:: WHAT YOU HAVE TO DO ::
Starting at the line that contains "red apple [465,51,494,82]" and stopping after the last line, set down the listing exactly as it is. Add nothing.

:: DATA FOR PROCESSING ::
▬▬▬▬▬▬

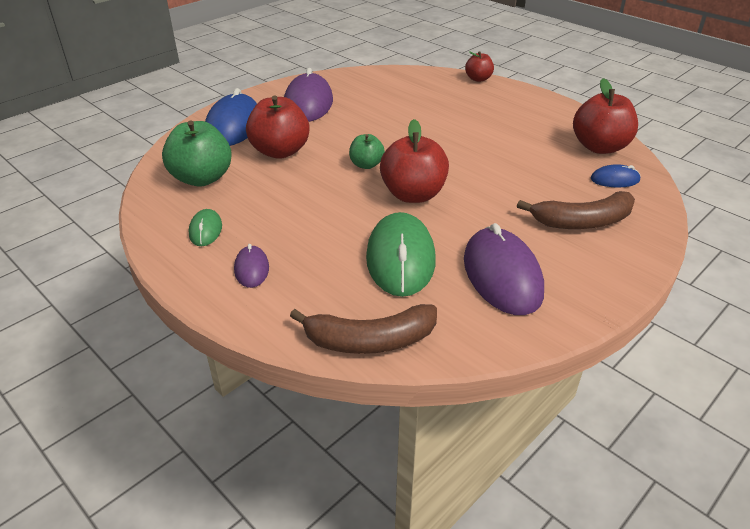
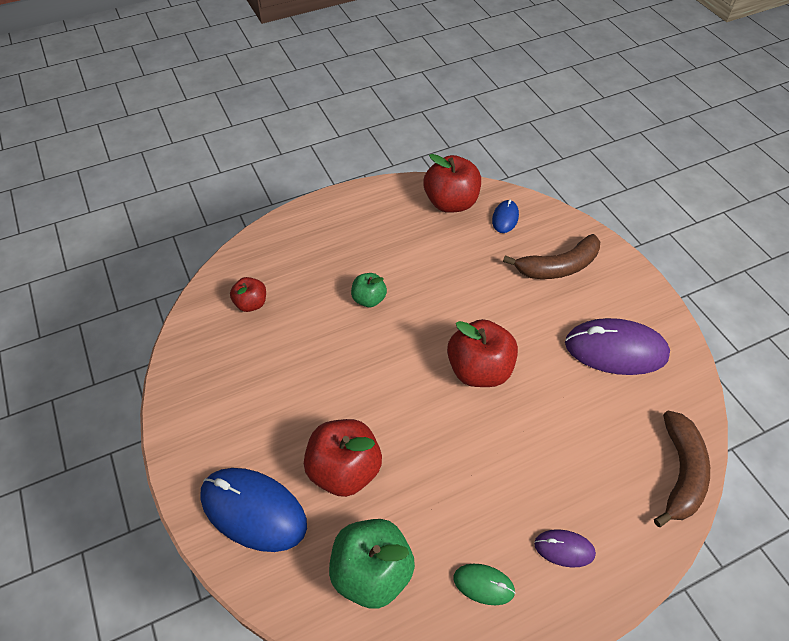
camera: 70 degrees left, 15 degrees up
purple mouse [284,68,333,122] -> none
green apple [349,134,385,169] -> green apple moved to [351,273,387,307]
green mouse [366,212,436,297] -> none
red apple [465,51,494,82] -> red apple moved to [230,277,266,312]
brown banana [517,191,635,229] -> brown banana turned 60 degrees clockwise [503,234,600,279]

▬▬▬▬▬▬

:: ANSWER BELOW ::
red apple [465,51,494,82] -> red apple moved to [230,277,266,312]
brown banana [517,191,635,229] -> brown banana turned 60 degrees clockwise [503,234,600,279]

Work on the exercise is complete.